▶ Work to be completed
Starting at the line that holds "IC6 pin VS: +5V -> GND" and stopping at the line that holds "TP2: none -> test point (IC6/IN-)", restate the records below word for word, with both of those lines included.

▶ Collection entries
★ ★ ★ ★

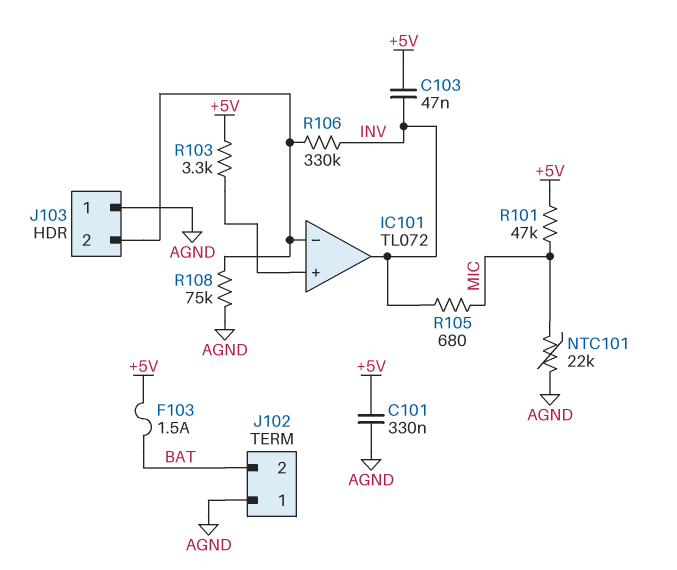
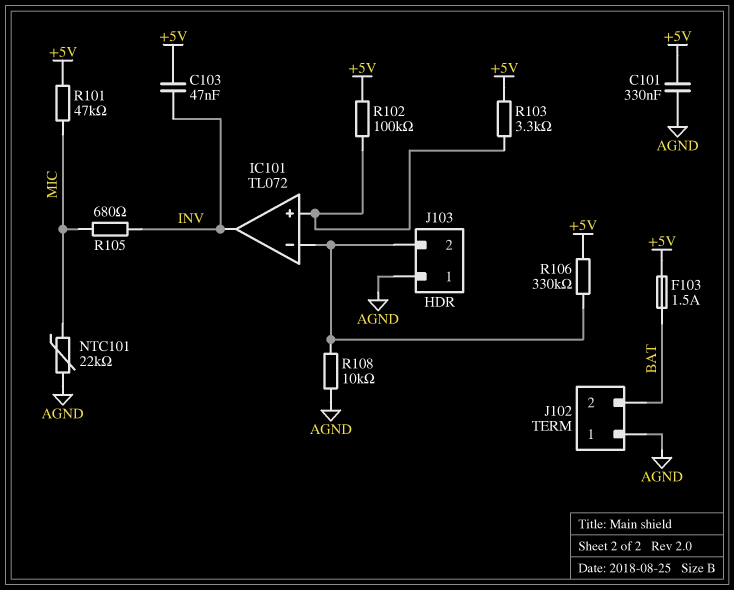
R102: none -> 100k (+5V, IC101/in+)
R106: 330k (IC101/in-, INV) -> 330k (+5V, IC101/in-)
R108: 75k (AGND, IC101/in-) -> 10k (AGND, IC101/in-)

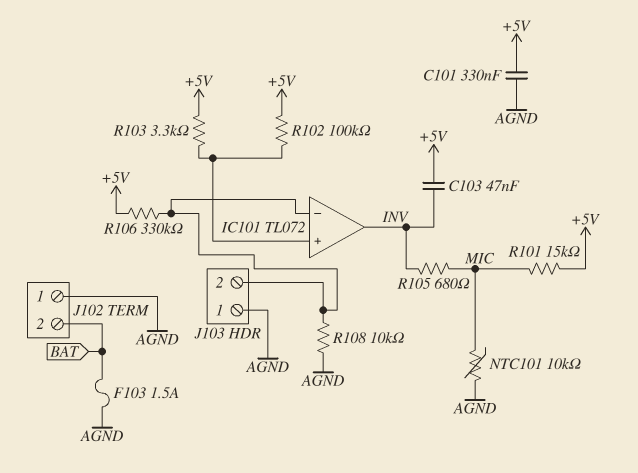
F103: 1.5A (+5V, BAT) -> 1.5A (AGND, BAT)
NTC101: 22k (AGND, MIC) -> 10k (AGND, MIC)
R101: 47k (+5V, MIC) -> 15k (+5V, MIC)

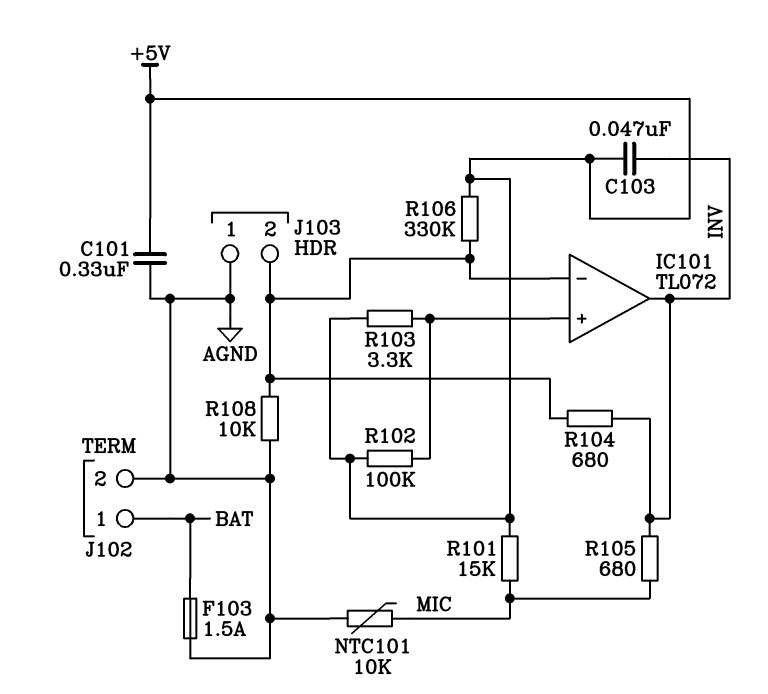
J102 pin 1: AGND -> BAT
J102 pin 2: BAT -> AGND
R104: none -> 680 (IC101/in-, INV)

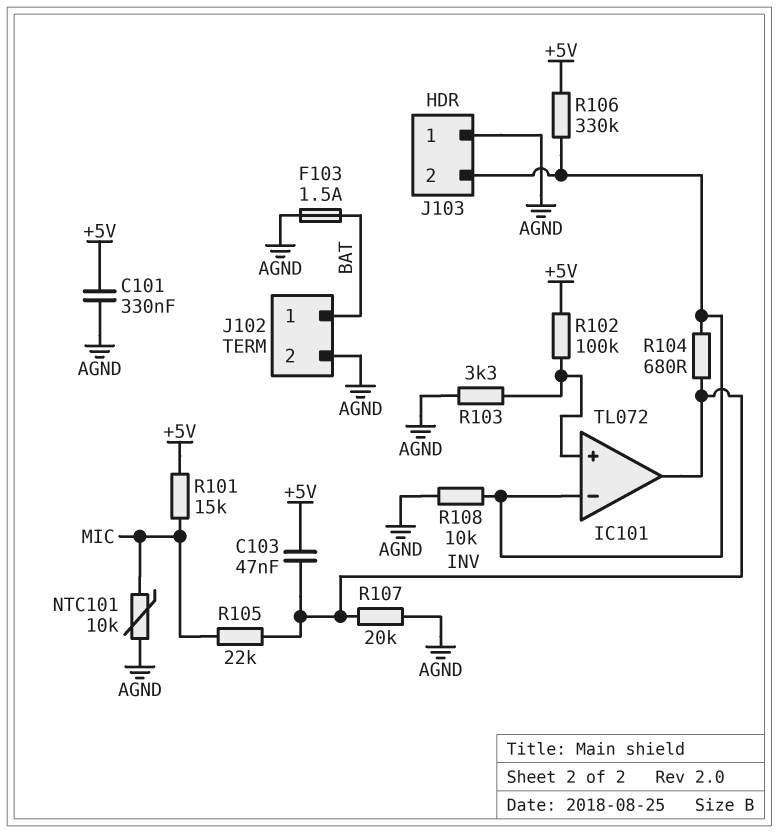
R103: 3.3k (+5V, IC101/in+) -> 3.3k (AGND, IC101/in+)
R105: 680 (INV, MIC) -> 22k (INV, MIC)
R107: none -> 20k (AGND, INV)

★ ★ ★ ★

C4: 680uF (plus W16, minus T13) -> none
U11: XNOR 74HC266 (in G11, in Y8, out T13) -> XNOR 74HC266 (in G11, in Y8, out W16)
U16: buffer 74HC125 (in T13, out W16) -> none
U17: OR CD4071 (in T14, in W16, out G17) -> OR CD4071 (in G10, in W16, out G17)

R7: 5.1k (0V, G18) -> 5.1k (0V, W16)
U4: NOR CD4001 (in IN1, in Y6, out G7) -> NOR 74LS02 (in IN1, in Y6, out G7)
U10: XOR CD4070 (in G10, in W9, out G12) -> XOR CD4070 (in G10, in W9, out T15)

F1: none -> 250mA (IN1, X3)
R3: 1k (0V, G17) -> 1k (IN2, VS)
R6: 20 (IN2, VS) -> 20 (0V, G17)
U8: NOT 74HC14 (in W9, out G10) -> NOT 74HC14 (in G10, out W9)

★ ★ ★ ★

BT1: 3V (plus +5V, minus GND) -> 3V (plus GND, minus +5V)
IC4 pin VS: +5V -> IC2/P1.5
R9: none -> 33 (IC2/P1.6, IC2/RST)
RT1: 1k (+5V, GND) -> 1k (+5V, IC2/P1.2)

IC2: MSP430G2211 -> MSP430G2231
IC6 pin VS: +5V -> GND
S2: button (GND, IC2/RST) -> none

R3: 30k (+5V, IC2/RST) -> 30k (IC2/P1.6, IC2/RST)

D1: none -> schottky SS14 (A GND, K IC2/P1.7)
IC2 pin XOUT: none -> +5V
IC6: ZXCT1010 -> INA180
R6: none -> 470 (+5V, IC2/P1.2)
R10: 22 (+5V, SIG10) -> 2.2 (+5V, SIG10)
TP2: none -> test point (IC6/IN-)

★ ★ ★ ★

▶ Answer space
IC6 pin VS: +5V -> GND
S2: button (GND, IC2/RST) -> none

R3: 30k (+5V, IC2/RST) -> 30k (IC2/P1.6, IC2/RST)

D1: none -> schottky SS14 (A GND, K IC2/P1.7)
IC2 pin XOUT: none -> +5V
IC6: ZXCT1010 -> INA180
R6: none -> 470 (+5V, IC2/P1.2)
R10: 22 (+5V, SIG10) -> 2.2 (+5V, SIG10)
TP2: none -> test point (IC6/IN-)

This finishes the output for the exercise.